*** Dataset records ***

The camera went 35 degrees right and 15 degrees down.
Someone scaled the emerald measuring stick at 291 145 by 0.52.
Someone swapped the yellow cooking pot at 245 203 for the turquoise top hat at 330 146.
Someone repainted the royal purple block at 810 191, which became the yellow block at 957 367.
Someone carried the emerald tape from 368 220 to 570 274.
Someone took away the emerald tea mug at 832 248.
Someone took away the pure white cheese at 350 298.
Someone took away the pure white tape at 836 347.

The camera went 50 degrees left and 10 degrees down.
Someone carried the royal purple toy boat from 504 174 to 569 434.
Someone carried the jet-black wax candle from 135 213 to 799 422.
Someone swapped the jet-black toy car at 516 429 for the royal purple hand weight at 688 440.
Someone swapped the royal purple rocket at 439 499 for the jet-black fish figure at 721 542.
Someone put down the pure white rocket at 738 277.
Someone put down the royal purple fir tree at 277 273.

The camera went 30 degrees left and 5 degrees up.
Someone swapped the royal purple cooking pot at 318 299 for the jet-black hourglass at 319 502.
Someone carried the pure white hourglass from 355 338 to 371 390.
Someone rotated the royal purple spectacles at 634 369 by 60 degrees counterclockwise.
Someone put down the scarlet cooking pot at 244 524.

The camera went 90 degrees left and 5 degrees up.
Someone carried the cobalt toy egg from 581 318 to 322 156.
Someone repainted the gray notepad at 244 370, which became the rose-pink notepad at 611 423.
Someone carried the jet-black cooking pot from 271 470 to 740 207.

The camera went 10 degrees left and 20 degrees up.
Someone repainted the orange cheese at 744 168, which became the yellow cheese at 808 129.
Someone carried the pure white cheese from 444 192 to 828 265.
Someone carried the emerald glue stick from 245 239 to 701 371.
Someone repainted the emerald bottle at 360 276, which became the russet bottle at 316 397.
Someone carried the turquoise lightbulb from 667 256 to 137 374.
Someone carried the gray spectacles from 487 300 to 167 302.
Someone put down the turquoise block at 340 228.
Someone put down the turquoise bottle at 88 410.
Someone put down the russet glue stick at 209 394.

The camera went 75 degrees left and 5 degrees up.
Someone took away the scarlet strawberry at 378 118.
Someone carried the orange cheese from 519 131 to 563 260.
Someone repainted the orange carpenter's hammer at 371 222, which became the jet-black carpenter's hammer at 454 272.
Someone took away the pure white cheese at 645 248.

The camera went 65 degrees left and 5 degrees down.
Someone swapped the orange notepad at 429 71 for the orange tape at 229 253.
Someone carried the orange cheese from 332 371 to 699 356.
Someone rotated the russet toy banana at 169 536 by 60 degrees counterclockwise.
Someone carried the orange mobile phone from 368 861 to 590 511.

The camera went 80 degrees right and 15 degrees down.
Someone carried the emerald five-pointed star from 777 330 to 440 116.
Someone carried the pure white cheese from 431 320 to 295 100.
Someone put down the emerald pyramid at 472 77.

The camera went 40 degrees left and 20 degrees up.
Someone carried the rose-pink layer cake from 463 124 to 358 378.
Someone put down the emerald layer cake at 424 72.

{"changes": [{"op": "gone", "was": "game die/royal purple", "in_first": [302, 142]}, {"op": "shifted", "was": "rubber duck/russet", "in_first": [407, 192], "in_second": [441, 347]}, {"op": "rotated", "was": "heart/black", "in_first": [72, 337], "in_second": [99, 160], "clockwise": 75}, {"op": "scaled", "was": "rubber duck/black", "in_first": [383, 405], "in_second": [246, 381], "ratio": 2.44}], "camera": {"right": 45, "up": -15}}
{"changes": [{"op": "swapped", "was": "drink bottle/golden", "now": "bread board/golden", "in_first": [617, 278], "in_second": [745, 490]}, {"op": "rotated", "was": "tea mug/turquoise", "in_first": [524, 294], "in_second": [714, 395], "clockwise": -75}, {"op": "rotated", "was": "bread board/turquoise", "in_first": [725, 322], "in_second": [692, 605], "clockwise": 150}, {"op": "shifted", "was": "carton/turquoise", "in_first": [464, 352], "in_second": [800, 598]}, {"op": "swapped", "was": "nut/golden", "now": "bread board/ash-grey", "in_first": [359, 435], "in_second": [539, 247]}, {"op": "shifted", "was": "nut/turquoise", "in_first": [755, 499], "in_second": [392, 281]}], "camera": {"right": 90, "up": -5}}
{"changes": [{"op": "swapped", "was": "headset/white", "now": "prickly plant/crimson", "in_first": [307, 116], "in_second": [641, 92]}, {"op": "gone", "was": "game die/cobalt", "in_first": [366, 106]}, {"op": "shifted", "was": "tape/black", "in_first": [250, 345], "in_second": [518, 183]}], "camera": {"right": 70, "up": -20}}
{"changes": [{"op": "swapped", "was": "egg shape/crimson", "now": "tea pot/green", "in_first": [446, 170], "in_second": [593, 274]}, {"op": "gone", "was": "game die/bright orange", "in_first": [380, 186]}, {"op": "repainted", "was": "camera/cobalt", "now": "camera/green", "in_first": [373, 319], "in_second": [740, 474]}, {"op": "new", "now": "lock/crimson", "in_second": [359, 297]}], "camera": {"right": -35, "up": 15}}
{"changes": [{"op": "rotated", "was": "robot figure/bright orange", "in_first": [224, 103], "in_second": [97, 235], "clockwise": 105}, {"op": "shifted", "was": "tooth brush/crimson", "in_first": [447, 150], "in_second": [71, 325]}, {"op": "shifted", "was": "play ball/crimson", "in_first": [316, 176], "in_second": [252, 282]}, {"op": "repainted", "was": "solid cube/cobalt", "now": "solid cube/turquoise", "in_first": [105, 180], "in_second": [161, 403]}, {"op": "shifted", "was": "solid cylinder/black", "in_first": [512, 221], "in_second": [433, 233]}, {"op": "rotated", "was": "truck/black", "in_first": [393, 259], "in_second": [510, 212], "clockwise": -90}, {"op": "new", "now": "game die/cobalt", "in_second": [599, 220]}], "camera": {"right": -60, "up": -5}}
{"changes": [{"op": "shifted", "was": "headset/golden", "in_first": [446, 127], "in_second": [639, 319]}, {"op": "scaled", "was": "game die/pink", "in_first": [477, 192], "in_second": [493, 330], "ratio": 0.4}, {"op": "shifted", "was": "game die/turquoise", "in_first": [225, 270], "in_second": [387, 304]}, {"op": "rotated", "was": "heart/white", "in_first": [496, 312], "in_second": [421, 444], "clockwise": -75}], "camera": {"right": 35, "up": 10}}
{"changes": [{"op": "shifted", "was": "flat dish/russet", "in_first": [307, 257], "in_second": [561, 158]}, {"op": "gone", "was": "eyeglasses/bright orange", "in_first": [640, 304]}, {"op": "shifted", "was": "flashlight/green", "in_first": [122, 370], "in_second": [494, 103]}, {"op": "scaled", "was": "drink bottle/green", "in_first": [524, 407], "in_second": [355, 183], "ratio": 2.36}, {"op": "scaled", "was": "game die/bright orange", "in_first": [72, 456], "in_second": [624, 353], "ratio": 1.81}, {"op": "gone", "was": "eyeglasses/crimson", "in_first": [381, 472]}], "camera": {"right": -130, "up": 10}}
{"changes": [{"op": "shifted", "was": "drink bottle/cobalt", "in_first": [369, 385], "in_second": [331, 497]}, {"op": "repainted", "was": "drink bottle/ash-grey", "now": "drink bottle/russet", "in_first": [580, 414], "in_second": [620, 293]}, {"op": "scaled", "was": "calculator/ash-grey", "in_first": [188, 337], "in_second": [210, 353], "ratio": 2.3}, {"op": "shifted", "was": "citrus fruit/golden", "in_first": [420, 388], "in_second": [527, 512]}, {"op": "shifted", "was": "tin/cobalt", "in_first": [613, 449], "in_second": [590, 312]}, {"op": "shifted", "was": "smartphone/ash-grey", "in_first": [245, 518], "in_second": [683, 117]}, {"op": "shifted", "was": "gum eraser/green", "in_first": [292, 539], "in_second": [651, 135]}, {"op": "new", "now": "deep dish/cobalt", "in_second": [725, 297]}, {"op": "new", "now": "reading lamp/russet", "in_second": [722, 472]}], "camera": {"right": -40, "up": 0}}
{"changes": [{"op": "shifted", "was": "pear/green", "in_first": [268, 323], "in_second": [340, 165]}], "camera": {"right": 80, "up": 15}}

*** End of Dataset records ***

Out of the listing above, reproduce exactly the lines from the one with "Someone scaled the" up to and including the one with "Someone took away the pure white cheese at 350".

Someone scaled the emerald measuring stick at 291 145 by 0.52.
Someone swapped the yellow cooking pot at 245 203 for the turquoise top hat at 330 146.
Someone repainted the royal purple block at 810 191, which became the yellow block at 957 367.
Someone carried the emerald tape from 368 220 to 570 274.
Someone took away the emerald tea mug at 832 248.
Someone took away the pure white cheese at 350 298.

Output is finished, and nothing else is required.